#### Working data
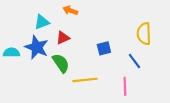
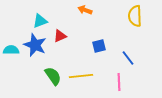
orange arrow: (70, 10) -> (85, 10), moved
yellow semicircle: (144, 34) -> (135, 16), moved
green semicircle: (61, 63) -> (53, 76), moved

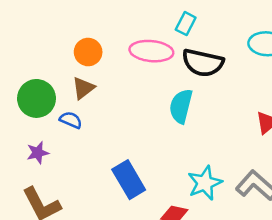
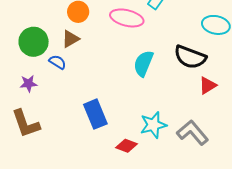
black semicircle: (203, 63) -> (190, 57), moved

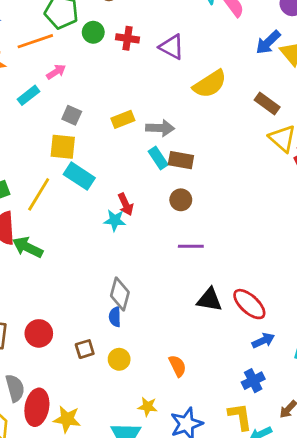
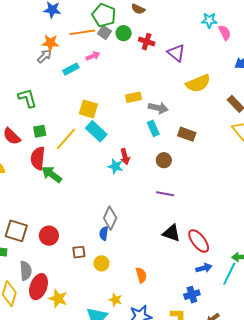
gray square: (72, 115) -> (104, 32), moved
brown rectangle: (181, 160) -> (187, 134), moved

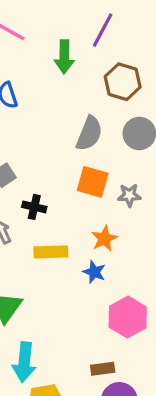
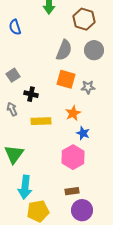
blue star: (94, 272) -> (83, 133), moved
pink hexagon: (128, 317) -> (73, 157), moved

#### Work request
Leaving out only the pictures, return the material above unchanged.

#### Response box
orange arrow: (70, 10) -> (85, 10), moved
yellow semicircle: (144, 34) -> (135, 16), moved
green semicircle: (61, 63) -> (53, 76), moved

black semicircle: (203, 63) -> (190, 57), moved

gray square: (72, 115) -> (104, 32), moved
brown rectangle: (181, 160) -> (187, 134), moved

blue star: (94, 272) -> (83, 133), moved
pink hexagon: (128, 317) -> (73, 157), moved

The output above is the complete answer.